What is required: Transcribe the entries exactly. Omit the pictures.

[Data entries]

Content starts

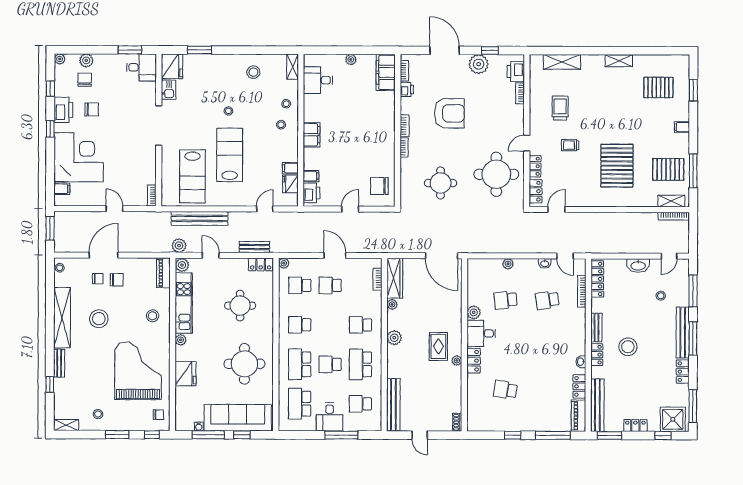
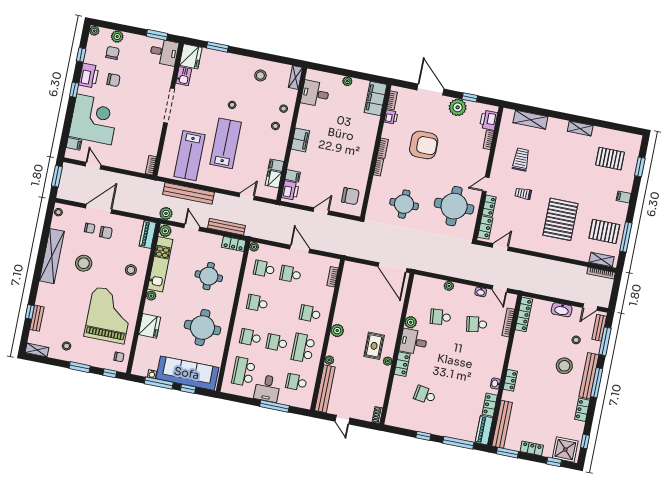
chair: (379, 186) -> (350, 196), turned 180
door: (114, 209) -> (93, 166), moved
bench: (254, 247) -> (226, 227), width x1.36
wardrobe: (395, 278) -> (348, 279), removed
plant: (392, 304) -> (329, 360), moved
bench: (596, 328) -> (599, 328), moved
stool: (628, 347) -> (564, 366), moved
bench: (59, 363) -> (37, 318), moved
school desk: (300, 364) -> (250, 337), width x0.54
window: (693, 406) -> (585, 441), width x0.46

Content ends

Written response:
chair: (379, 186) -> (350, 196), turned 180
door: (114, 209) -> (93, 166), moved
bench: (254, 247) -> (226, 227), width x1.36
wardrobe: (395, 278) -> (348, 279), removed
plant: (392, 304) -> (329, 360), moved
bench: (596, 328) -> (599, 328), moved
stool: (628, 347) -> (564, 366), moved
bench: (59, 363) -> (37, 318), moved
school desk: (300, 364) -> (250, 337), width x0.54
window: (693, 406) -> (585, 441), width x0.46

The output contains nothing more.